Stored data
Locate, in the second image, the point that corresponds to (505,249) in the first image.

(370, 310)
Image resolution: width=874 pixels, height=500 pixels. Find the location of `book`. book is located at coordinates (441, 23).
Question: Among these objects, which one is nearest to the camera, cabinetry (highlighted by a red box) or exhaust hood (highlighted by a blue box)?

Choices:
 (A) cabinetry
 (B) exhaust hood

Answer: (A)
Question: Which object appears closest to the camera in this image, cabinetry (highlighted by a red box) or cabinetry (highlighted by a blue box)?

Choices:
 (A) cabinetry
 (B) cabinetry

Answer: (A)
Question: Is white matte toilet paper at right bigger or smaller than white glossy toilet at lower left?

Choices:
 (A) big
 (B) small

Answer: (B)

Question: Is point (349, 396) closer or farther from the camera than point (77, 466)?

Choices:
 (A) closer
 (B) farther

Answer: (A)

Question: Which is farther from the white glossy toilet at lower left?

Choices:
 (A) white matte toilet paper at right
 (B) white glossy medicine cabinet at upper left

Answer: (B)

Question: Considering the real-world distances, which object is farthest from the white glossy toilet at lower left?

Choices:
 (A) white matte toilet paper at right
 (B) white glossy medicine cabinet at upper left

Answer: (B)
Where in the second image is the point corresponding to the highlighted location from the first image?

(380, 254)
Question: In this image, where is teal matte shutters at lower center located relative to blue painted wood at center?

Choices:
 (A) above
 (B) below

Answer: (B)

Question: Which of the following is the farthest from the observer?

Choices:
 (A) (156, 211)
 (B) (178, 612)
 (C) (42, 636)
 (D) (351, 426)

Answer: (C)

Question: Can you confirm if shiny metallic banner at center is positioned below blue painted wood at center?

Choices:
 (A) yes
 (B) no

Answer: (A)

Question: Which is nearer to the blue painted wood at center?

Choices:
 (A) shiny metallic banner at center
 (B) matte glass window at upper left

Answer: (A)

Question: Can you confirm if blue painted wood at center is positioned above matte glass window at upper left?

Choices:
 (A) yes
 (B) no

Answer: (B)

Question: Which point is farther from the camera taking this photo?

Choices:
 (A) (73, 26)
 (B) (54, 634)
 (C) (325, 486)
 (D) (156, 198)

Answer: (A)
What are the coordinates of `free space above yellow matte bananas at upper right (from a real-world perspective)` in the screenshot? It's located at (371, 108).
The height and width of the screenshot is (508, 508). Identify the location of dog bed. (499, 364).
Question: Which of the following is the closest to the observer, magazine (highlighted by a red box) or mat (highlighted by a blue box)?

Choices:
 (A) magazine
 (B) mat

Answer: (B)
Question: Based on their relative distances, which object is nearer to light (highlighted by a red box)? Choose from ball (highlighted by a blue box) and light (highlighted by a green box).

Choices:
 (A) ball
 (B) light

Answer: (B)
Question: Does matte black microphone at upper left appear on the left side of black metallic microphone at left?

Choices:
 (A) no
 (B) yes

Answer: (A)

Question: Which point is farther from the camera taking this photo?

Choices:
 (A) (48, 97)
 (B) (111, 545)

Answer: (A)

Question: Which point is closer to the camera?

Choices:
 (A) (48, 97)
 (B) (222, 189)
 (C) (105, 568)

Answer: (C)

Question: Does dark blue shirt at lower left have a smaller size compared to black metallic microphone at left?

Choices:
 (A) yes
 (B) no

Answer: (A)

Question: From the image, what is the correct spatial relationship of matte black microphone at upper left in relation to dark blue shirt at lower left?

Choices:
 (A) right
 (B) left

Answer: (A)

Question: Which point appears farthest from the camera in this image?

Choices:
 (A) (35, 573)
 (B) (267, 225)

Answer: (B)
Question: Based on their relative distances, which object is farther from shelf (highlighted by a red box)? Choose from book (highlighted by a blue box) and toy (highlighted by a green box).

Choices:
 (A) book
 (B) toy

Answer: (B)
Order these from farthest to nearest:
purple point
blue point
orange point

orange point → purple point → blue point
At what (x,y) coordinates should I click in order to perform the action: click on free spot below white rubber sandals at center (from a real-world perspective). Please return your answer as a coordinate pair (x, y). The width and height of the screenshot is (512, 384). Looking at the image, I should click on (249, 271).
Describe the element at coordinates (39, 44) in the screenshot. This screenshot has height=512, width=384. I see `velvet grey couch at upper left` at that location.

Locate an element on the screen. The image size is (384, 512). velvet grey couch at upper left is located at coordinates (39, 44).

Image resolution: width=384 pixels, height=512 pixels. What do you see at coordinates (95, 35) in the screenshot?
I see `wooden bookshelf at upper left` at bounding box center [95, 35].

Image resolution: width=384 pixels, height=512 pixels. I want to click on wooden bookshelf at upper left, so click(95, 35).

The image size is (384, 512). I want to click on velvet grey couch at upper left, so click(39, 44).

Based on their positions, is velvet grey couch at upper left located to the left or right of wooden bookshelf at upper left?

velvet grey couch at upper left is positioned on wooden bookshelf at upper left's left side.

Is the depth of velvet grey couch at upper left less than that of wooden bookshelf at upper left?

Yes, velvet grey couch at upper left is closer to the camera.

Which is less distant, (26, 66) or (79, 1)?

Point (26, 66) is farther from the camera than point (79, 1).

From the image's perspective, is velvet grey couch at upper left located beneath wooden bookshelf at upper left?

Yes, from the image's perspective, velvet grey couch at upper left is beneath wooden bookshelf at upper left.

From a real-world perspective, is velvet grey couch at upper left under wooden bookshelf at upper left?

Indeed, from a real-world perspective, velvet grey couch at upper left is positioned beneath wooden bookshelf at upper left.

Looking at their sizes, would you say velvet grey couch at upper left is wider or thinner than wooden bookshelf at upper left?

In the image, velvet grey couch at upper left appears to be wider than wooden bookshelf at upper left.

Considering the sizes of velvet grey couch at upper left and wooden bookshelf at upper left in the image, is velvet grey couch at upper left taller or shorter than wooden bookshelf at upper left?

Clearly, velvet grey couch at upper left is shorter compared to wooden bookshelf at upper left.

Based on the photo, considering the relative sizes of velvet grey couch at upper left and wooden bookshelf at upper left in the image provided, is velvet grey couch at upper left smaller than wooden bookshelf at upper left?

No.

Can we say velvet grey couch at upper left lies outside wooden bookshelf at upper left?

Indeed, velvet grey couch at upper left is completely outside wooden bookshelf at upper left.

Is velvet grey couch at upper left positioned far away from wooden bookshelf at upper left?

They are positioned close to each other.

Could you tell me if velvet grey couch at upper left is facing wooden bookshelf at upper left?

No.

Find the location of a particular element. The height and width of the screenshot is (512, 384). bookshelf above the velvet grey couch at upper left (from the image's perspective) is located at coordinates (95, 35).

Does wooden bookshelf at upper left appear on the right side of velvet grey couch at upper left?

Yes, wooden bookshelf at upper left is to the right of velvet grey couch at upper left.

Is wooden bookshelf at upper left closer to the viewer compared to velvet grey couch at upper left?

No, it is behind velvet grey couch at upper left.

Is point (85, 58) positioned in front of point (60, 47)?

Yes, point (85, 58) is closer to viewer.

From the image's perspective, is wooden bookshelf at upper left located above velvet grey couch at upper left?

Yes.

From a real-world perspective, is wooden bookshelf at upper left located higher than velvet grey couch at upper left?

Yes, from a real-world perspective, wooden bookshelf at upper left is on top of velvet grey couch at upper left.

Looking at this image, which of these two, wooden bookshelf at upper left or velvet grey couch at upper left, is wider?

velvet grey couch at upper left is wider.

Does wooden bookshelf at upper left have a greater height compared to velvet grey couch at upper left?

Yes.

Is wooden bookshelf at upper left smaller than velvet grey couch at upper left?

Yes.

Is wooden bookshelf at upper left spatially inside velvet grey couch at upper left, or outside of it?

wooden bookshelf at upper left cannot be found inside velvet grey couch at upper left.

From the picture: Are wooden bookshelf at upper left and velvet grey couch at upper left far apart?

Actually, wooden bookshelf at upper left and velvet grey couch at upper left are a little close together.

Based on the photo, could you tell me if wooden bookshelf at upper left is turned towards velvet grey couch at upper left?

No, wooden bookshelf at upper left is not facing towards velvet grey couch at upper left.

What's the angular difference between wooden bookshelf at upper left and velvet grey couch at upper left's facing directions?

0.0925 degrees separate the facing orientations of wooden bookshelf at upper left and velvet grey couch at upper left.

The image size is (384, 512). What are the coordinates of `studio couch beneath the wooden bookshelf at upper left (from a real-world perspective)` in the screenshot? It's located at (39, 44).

▸ Short task:
Please write out the items word for word, from the very first line down to and including the line that contains "Question: Which of the following is the farthest".

▸ The output:
Locate, in the second image, the point that corresponds to (505,249) in the first image.

(370, 310)
Image resolution: width=874 pixels, height=500 pixels. Find the location of `book`. book is located at coordinates (441, 23).
Question: Among these objects, which one is nearest to the camera, cabinetry (highlighted by a red box) or exhaust hood (highlighted by a blue box)?

Choices:
 (A) cabinetry
 (B) exhaust hood

Answer: (A)
Question: Which object appears closest to the camera in this image, cabinetry (highlighted by a red box) or cabinetry (highlighted by a blue box)?

Choices:
 (A) cabinetry
 (B) cabinetry

Answer: (A)
Question: Is white matte toilet paper at right bigger or smaller than white glossy toilet at lower left?

Choices:
 (A) big
 (B) small

Answer: (B)

Question: Is point (349, 396) closer or farther from the camera than point (77, 466)?

Choices:
 (A) closer
 (B) farther

Answer: (A)

Question: Which is farther from the white glossy toilet at lower left?

Choices:
 (A) white matte toilet paper at right
 (B) white glossy medicine cabinet at upper left

Answer: (B)

Question: Considering the real-world distances, which object is farthest from the white glossy toilet at lower left?

Choices:
 (A) white matte toilet paper at right
 (B) white glossy medicine cabinet at upper left

Answer: (B)
Where in the second image is the point corresponding to the highlighted location from the first image?

(380, 254)
Question: In this image, where is teal matte shutters at lower center located relative to blue painted wood at center?

Choices:
 (A) above
 (B) below

Answer: (B)

Question: Which of the following is the farthest from the observer?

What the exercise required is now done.